### [GIVEN INFORMATION]
============
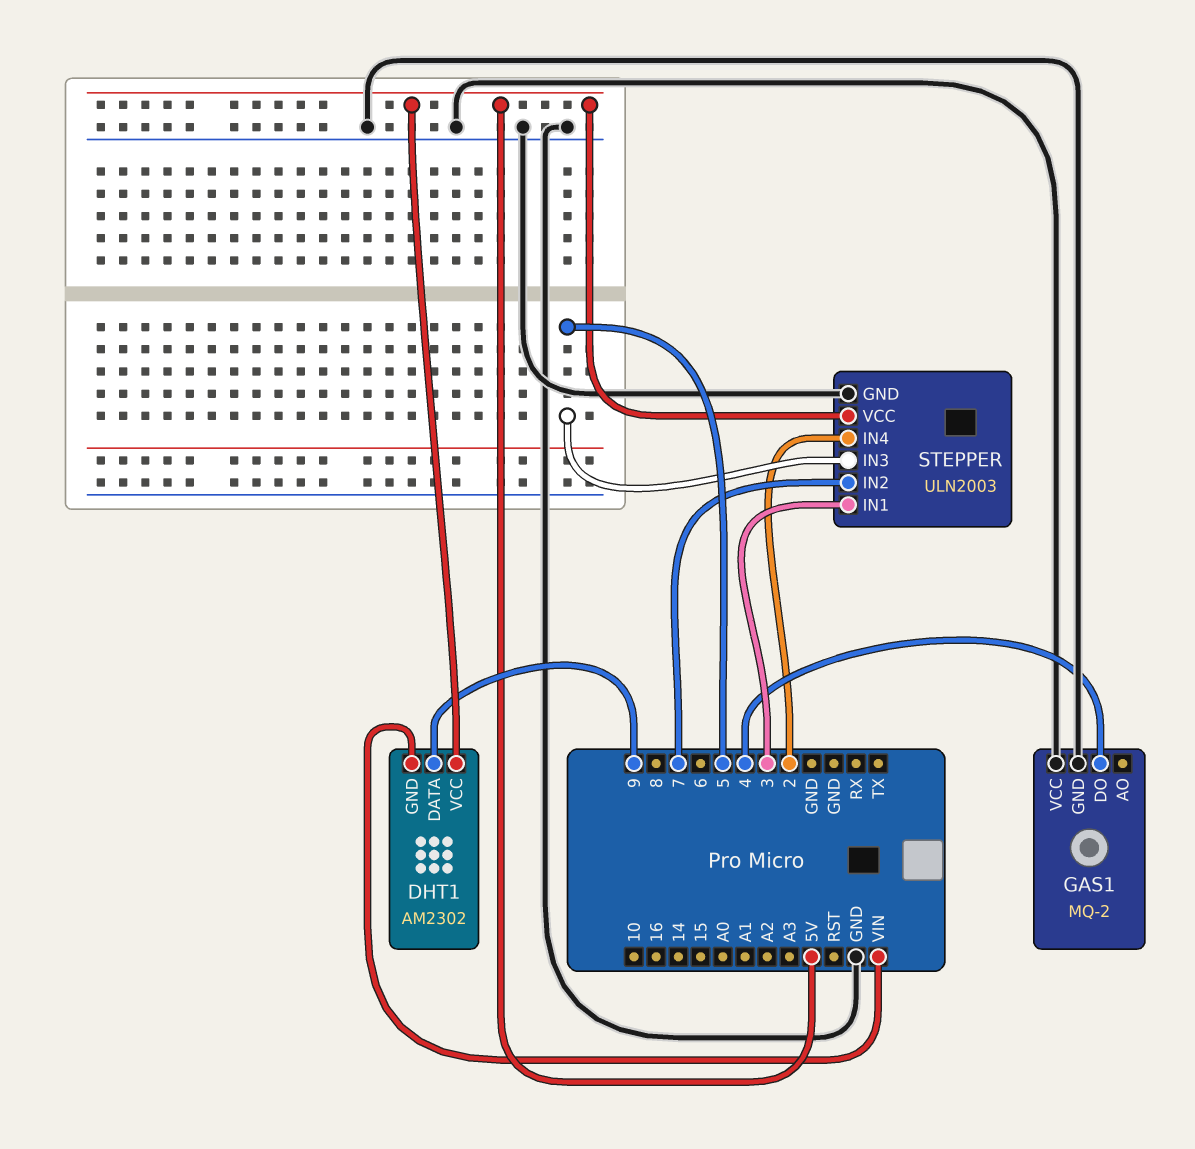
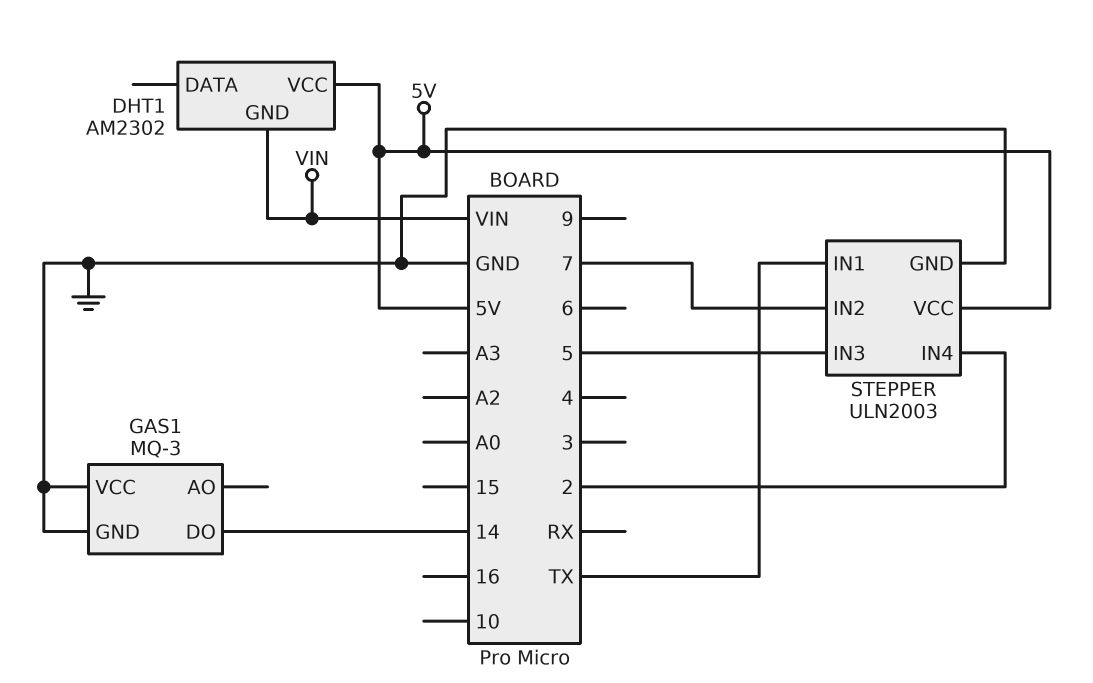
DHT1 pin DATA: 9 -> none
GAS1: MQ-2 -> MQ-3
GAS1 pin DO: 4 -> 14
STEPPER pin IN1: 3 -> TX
============
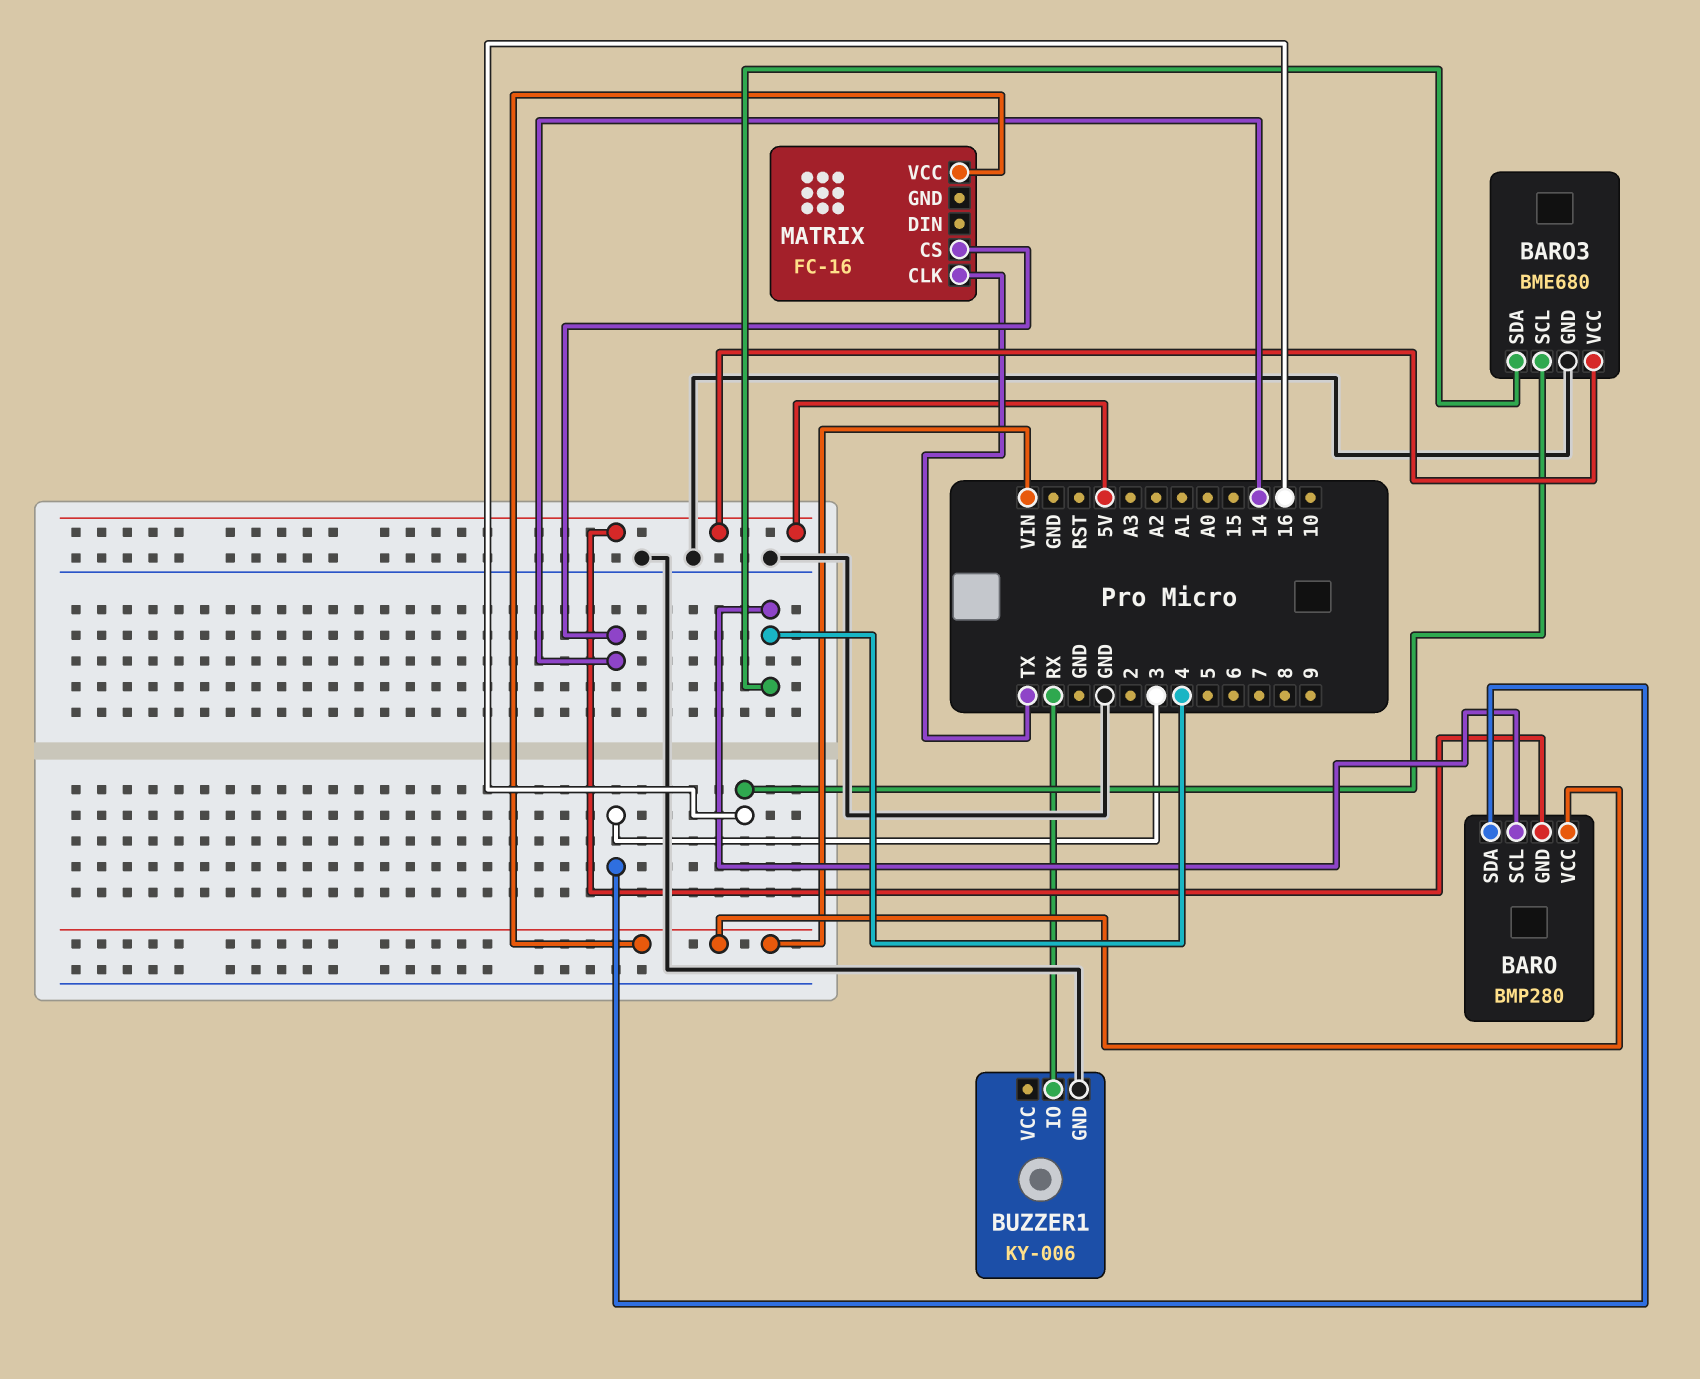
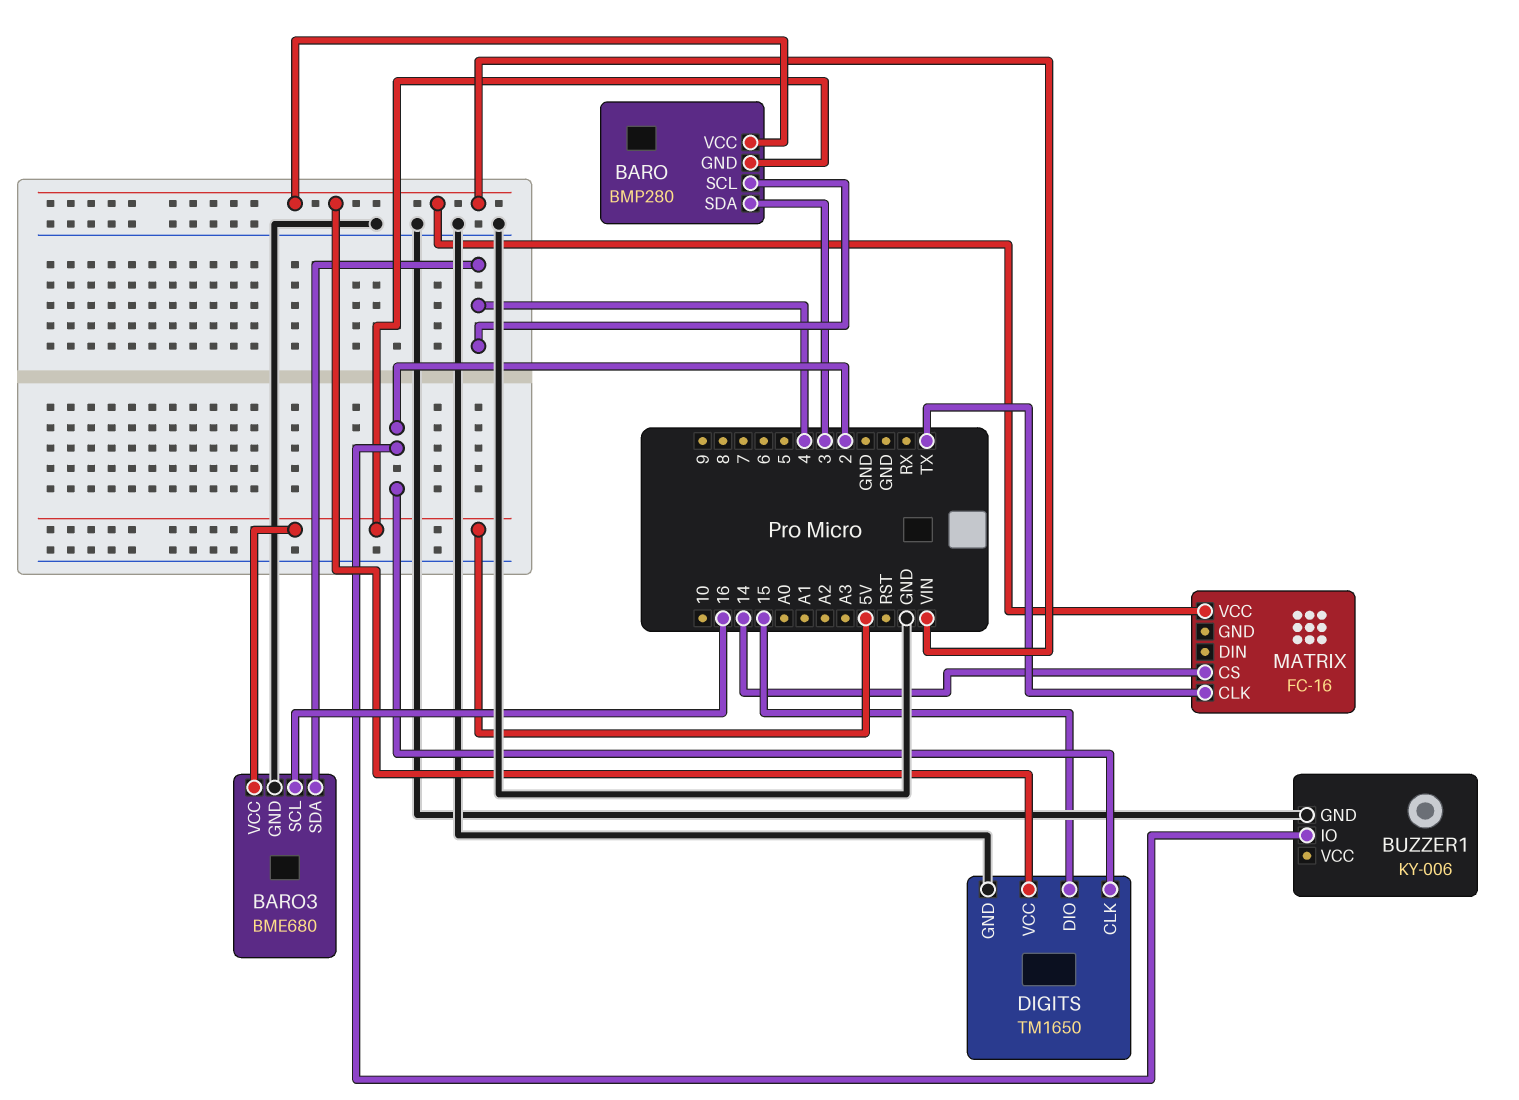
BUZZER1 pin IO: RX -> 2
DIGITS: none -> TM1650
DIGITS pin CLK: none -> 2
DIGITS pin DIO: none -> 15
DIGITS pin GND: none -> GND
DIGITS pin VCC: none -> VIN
============
### [WHAT THE TASK REQUIRES]
Wherever the string "none" appears in the entries above, list that line.

### [TASK RESPONSE]
DHT1 pin DATA: 9 -> none
DIGITS: none -> TM1650
DIGITS pin CLK: none -> 2
DIGITS pin DIO: none -> 15
DIGITS pin GND: none -> GND
DIGITS pin VCC: none -> VIN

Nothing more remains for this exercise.